■ Provided entries
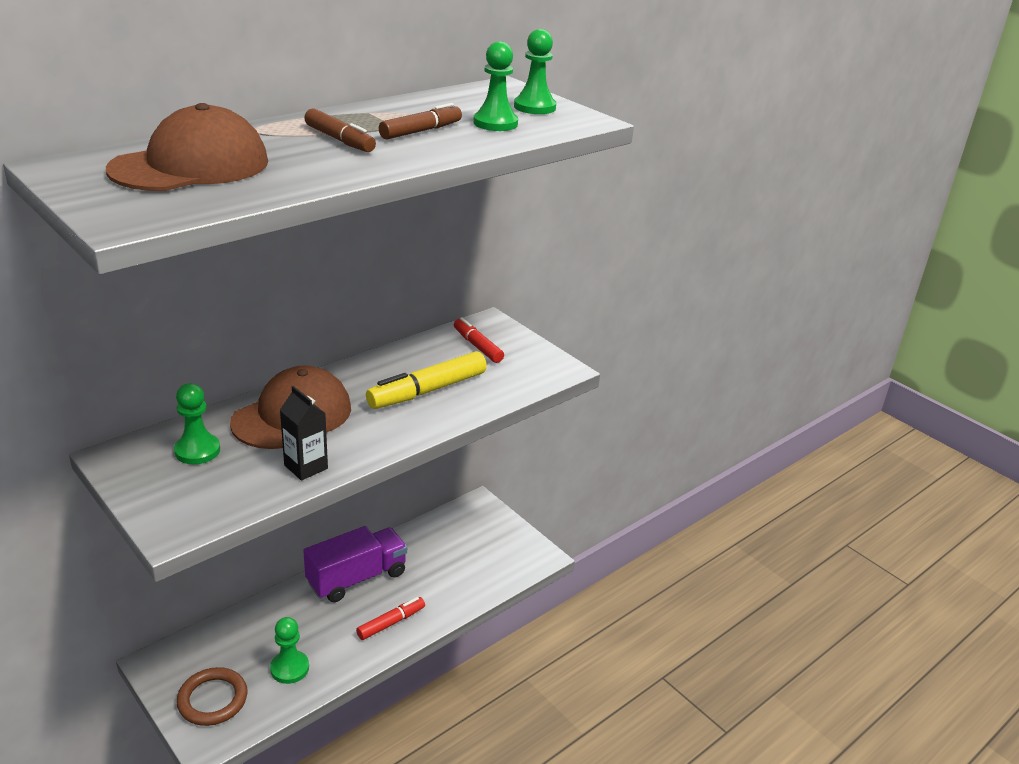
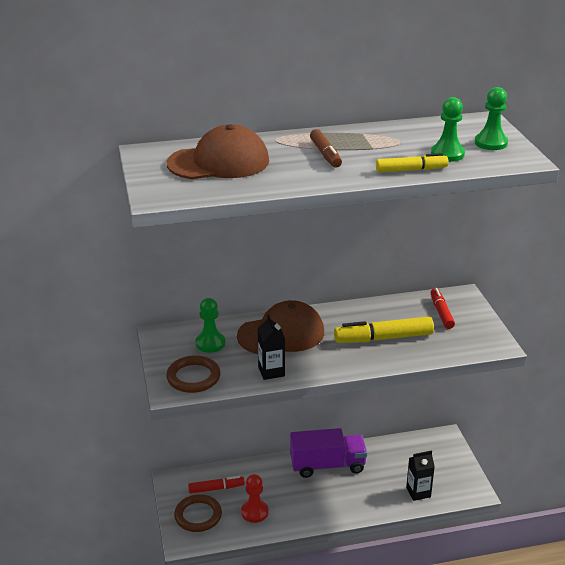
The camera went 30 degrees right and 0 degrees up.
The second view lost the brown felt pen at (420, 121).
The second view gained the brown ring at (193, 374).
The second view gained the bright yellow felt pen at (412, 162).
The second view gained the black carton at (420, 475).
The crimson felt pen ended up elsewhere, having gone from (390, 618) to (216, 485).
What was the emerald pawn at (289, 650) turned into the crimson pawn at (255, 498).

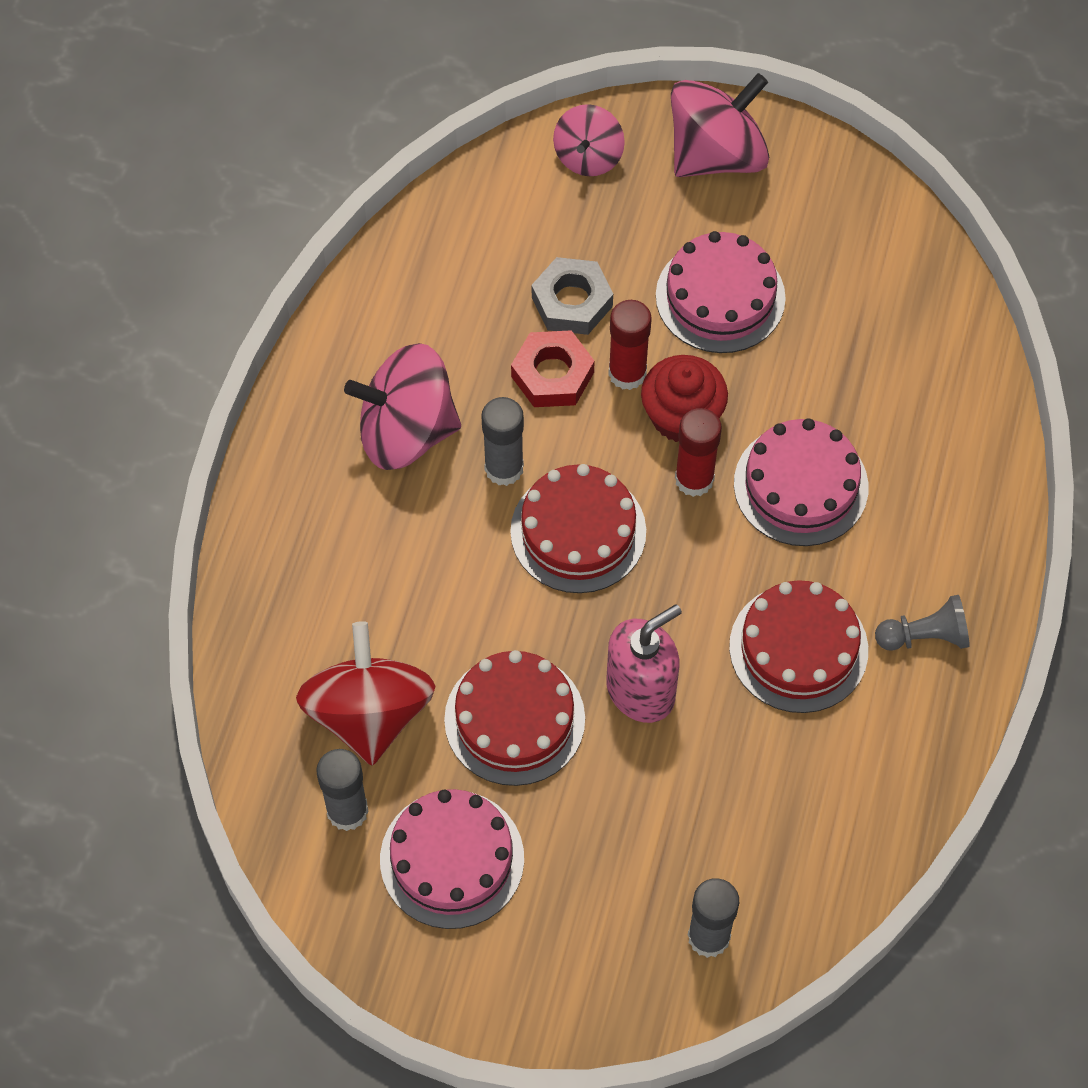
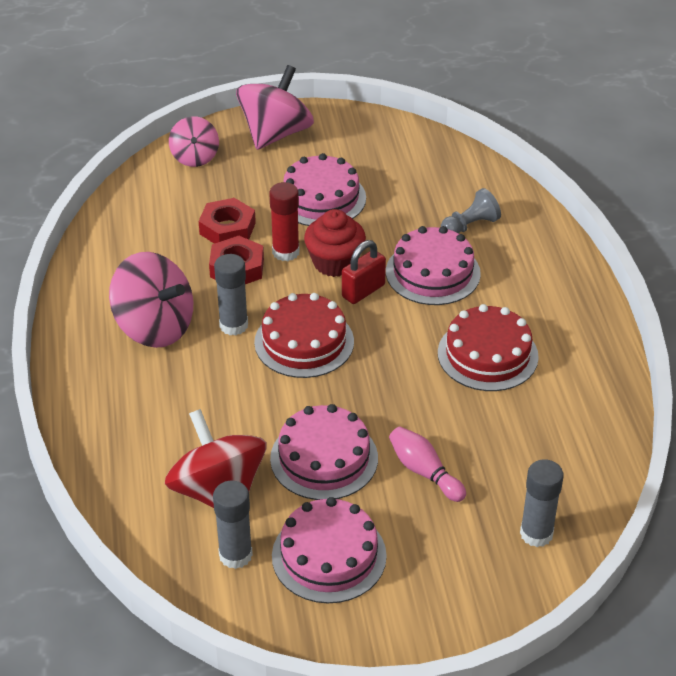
The camera went 25 degrees left and 20 degrees down.
The second view lost the rose-pink pump bottle at (644, 663).
The second view gained the rose-pink bowling pin at (427, 464).
The gray pawn ended up elsewhere, having gone from (922, 623) to (471, 210).
Where the crimson stick of glue stood at (698, 452), the crimson padlock came to stand at (364, 272).
What was the crimson cake at (514, 718) turned into the rose-pink cake at (324, 452).
What was the gray nut at (572, 296) turned into the crimson nut at (227, 221).
The rose-pink whirligig at (402, 406) ended up facing another way, 120 degrees counterclockwise from before.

■ Task details
Reproduce verbatim only the segment of the listing bounded by the line containing "The second view gained the brown" and the line containing "The crimson felt", with both boundary lines included.

■ Response to the exercise
The second view gained the brown ring at (193, 374).
The second view gained the bright yellow felt pen at (412, 162).
The second view gained the black carton at (420, 475).
The crimson felt pen ended up elsewhere, having gone from (390, 618) to (216, 485).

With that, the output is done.